EXERCISE DIRECTIONS: Below are records; the lines starting at the one with "gray L-shape: (124, 77)" and ending at the one with "yellow arrow: (94, 89) -> (65, 115), moved" must be reproduced exactly, both included. Pictures must not appear.

DATA FOR THIS EXERCISE:
****

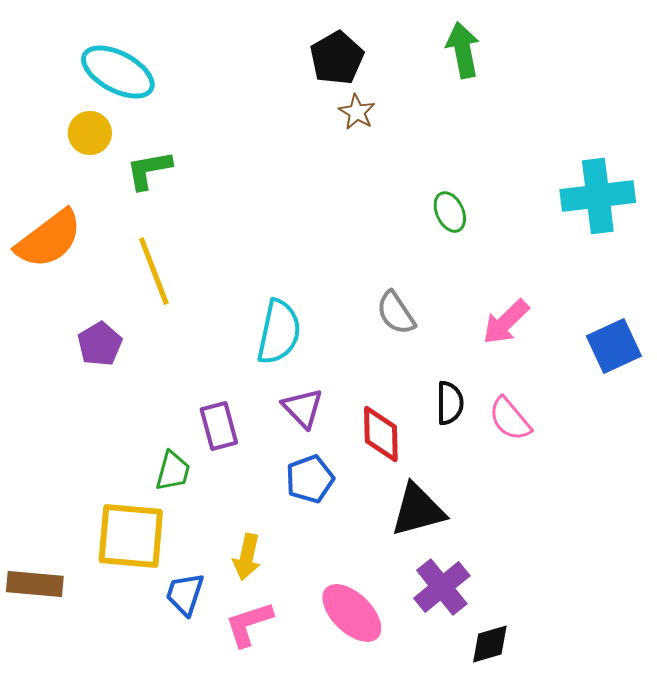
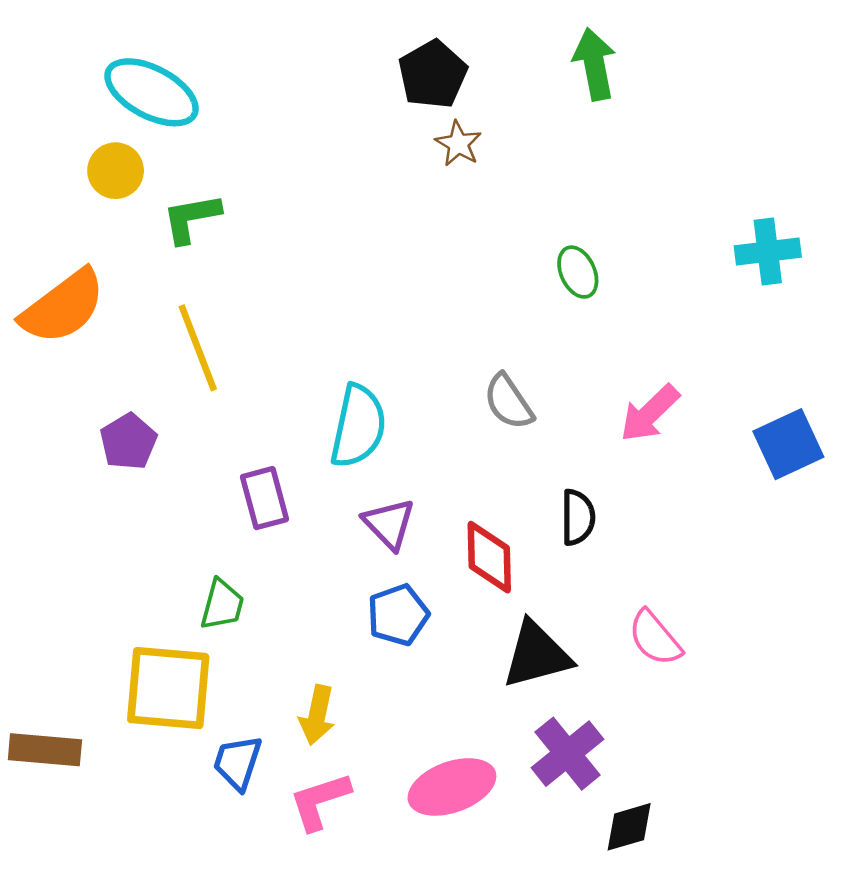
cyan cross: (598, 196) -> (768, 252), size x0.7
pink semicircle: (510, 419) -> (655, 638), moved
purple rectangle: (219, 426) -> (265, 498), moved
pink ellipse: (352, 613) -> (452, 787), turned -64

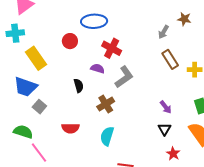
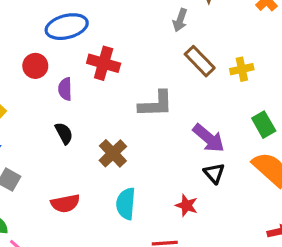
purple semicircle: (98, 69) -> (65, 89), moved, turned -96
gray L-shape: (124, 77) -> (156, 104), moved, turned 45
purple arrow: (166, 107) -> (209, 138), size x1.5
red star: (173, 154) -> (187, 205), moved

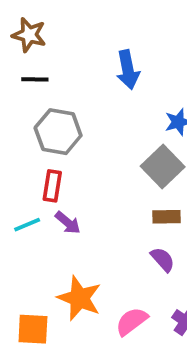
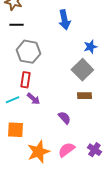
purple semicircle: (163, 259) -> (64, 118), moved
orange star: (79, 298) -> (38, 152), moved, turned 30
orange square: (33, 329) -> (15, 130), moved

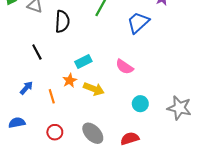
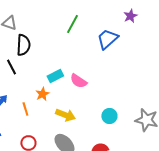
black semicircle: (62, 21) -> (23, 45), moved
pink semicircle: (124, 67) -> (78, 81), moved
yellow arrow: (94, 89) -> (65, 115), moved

****

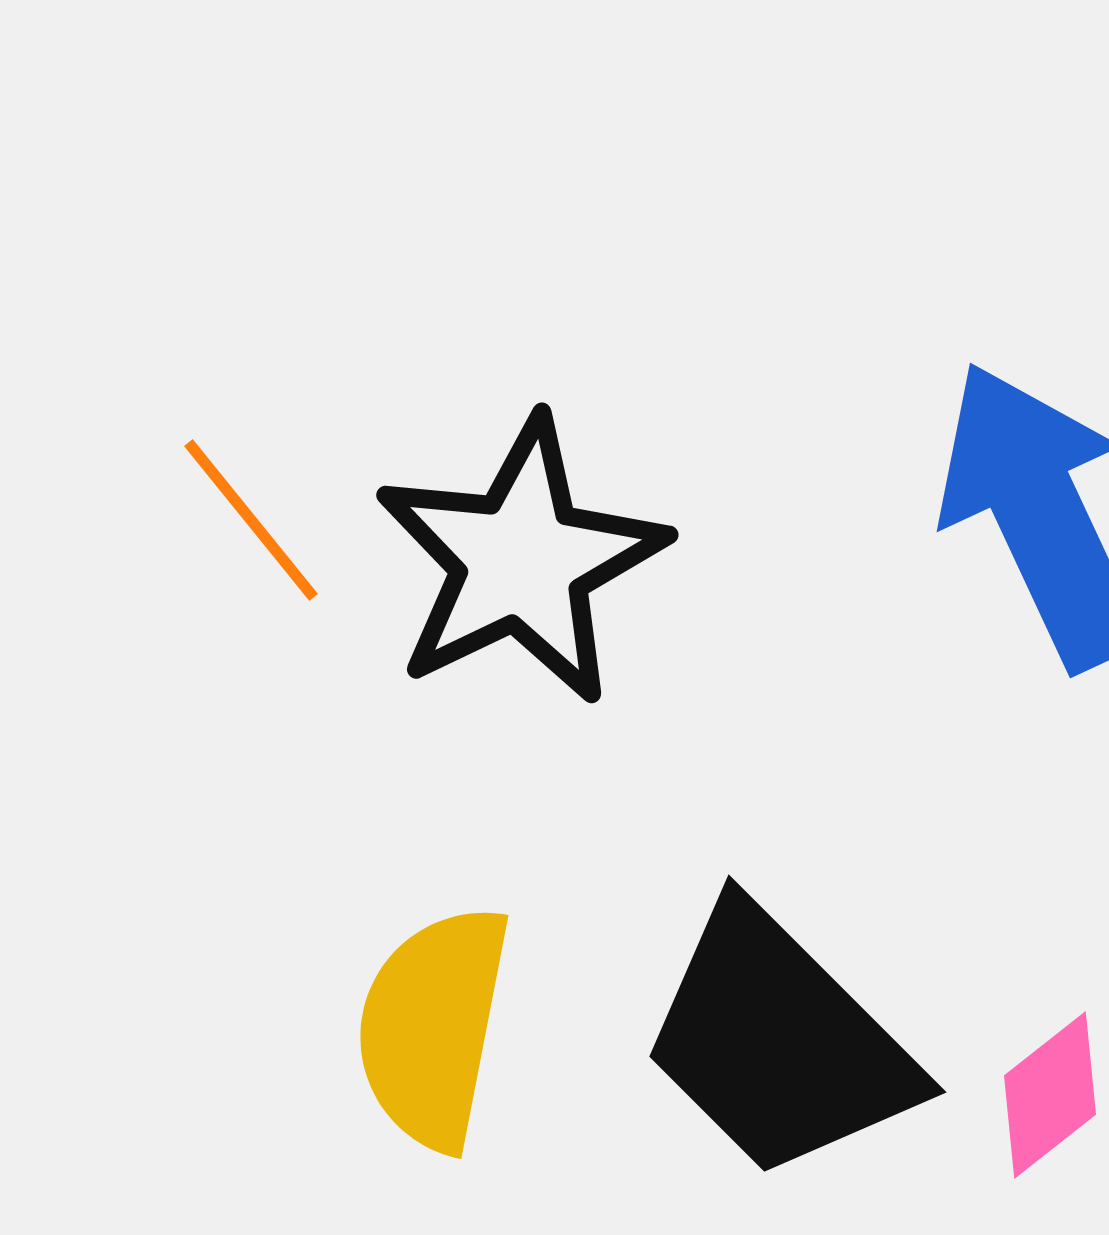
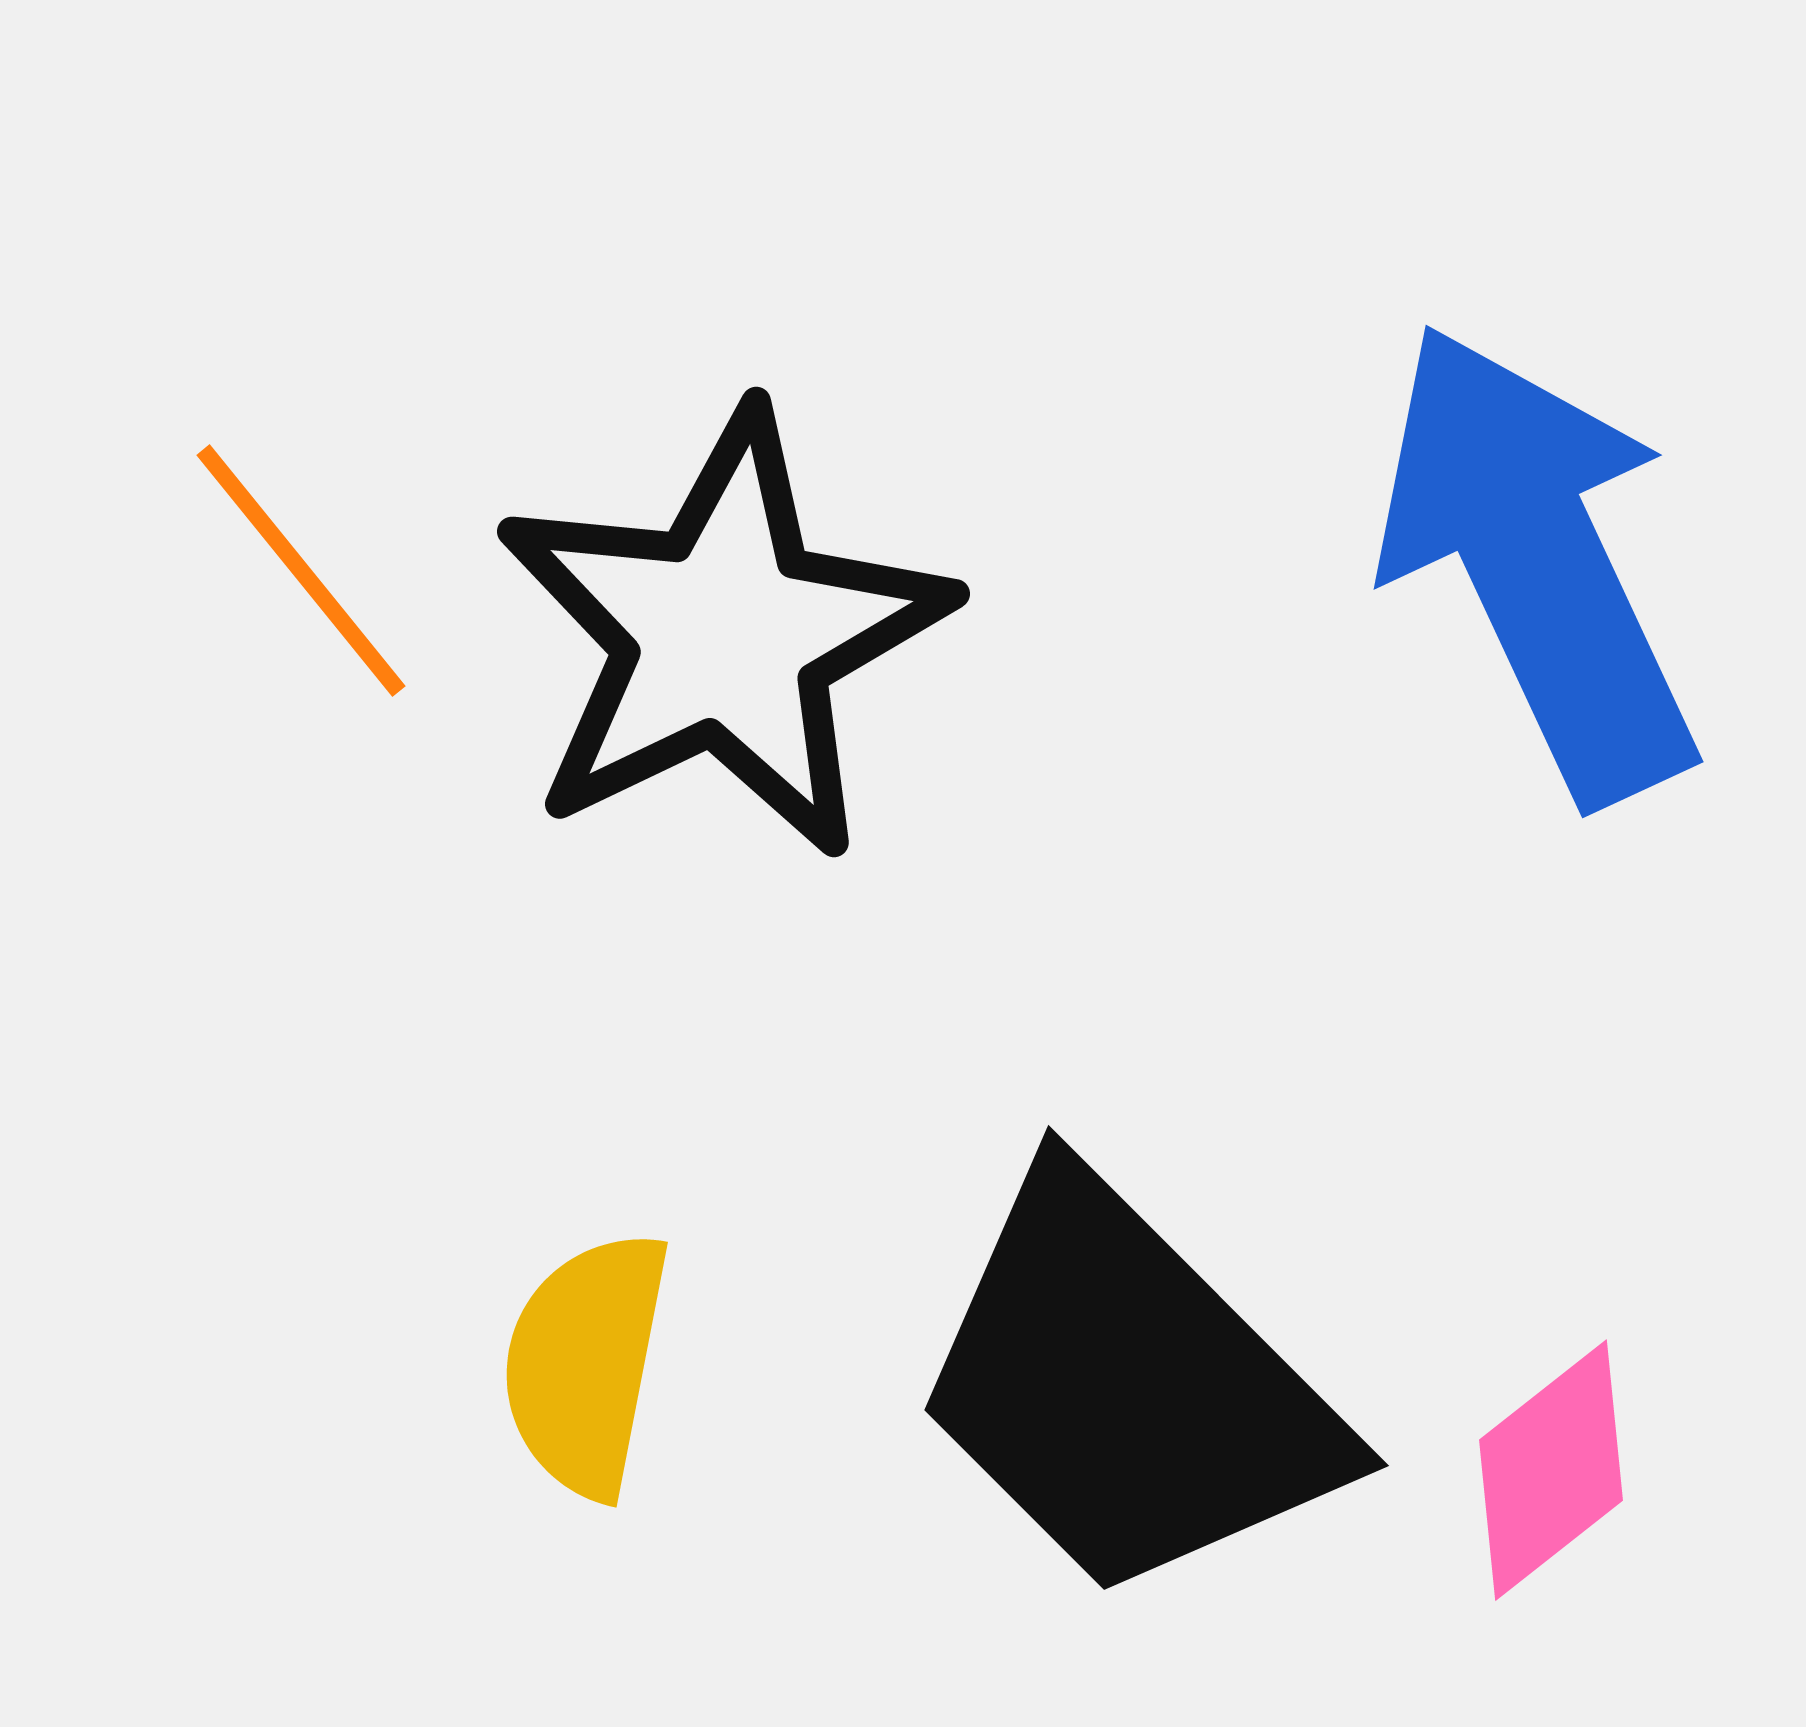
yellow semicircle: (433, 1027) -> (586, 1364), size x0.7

****

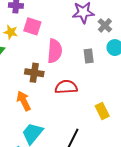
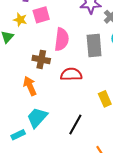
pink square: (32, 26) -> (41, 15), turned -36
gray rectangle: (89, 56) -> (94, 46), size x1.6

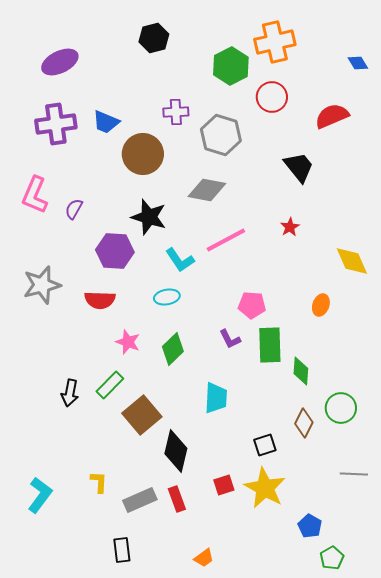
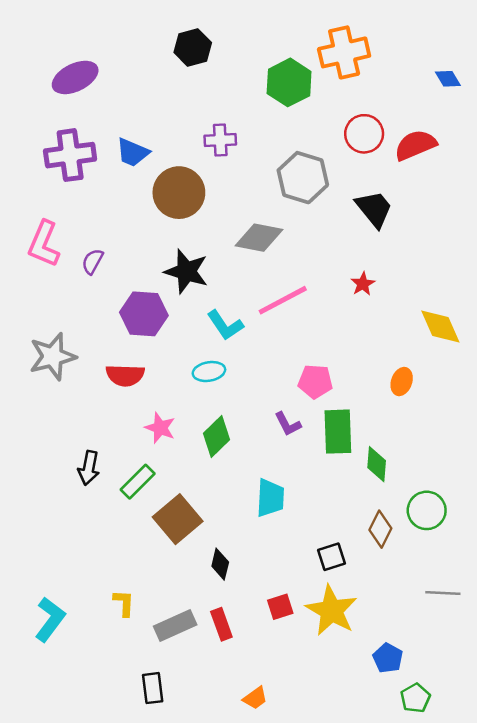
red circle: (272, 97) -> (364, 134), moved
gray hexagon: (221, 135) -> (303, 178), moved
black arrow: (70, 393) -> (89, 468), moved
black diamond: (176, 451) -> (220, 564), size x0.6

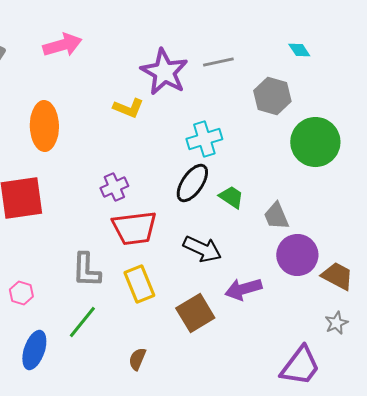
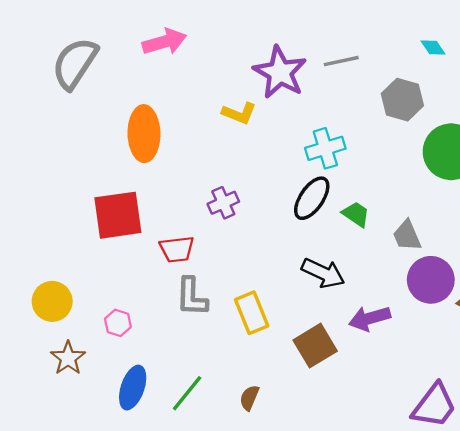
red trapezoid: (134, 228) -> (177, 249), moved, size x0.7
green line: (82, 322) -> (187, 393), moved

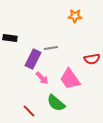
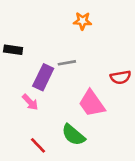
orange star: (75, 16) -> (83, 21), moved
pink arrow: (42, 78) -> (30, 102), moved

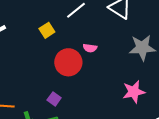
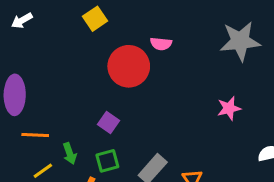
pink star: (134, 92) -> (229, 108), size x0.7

****

TASK OUTPUT:
gray L-shape: (124, 77) -> (156, 104), moved, turned 45
purple arrow: (166, 107) -> (209, 138), size x1.5
red star: (173, 154) -> (187, 205), moved

purple semicircle: (163, 259) -> (64, 118), moved
orange star: (79, 298) -> (38, 152), moved, turned 30
orange square: (33, 329) -> (15, 130), moved

black semicircle: (62, 21) -> (23, 45), moved
pink semicircle: (124, 67) -> (78, 81), moved
yellow arrow: (94, 89) -> (65, 115), moved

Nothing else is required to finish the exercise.